--- Try it ---
Lower down are entries containing pictures. Copy exactly, without those pictures, the lines from the line with "building: [418,10,574,134] ->" through the line with "building: none -> [279,578,384,683]".

--- Study material ---
__________________________________________________

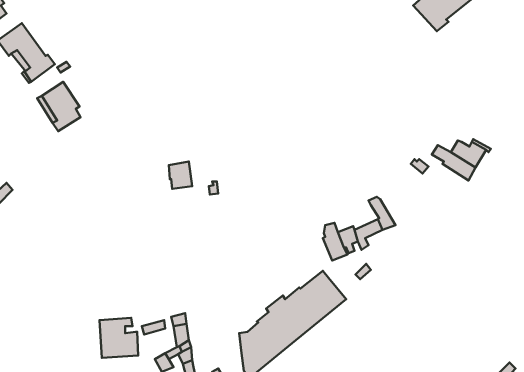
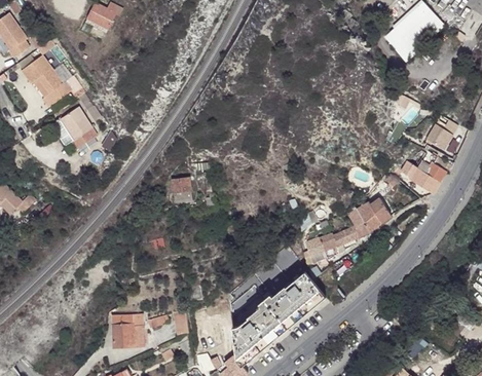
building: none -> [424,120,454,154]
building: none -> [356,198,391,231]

__________________________________________________

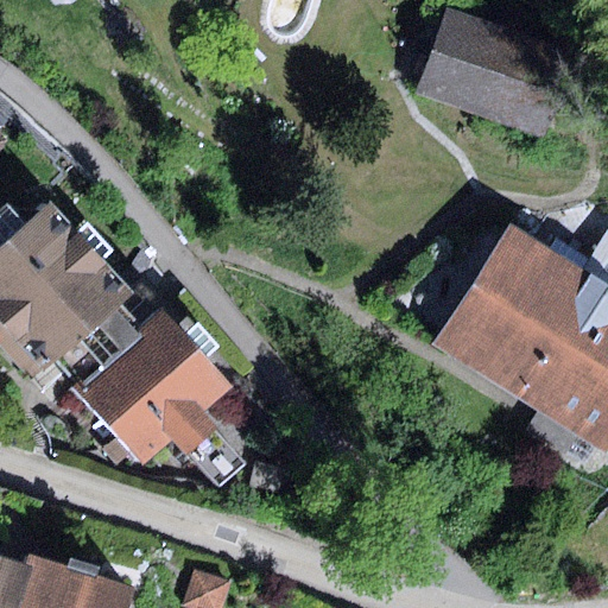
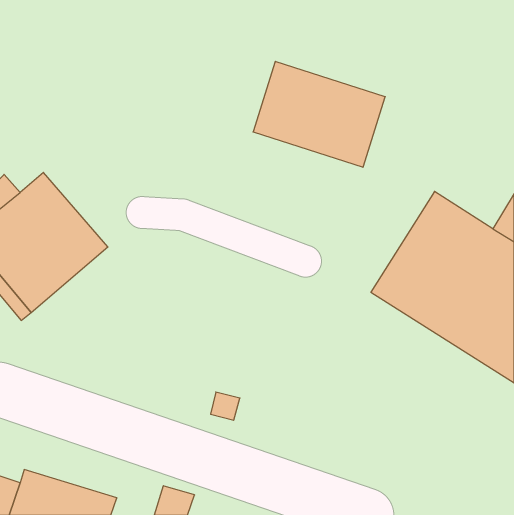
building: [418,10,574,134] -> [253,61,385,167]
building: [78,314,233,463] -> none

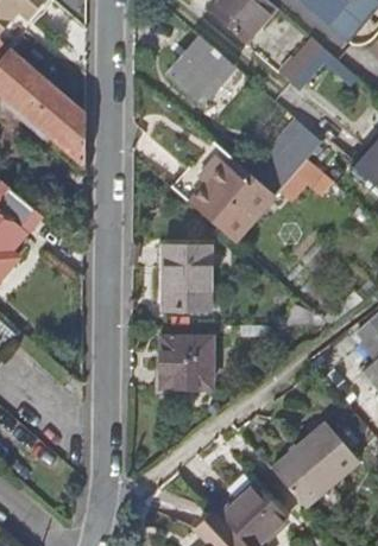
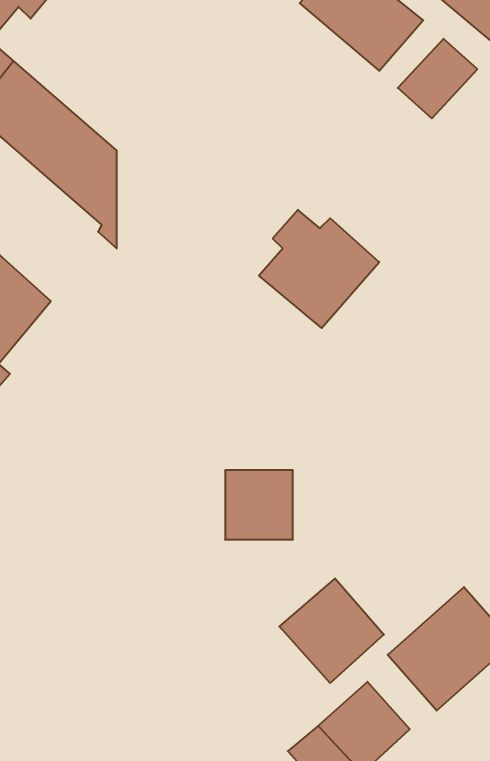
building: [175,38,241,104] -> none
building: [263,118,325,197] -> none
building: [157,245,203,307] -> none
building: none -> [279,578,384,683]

__________________________________________________

--- Output ---
building: [418,10,574,134] -> [253,61,385,167]
building: [78,314,233,463] -> none

building: [175,38,241,104] -> none
building: [263,118,325,197] -> none
building: [157,245,203,307] -> none
building: none -> [279,578,384,683]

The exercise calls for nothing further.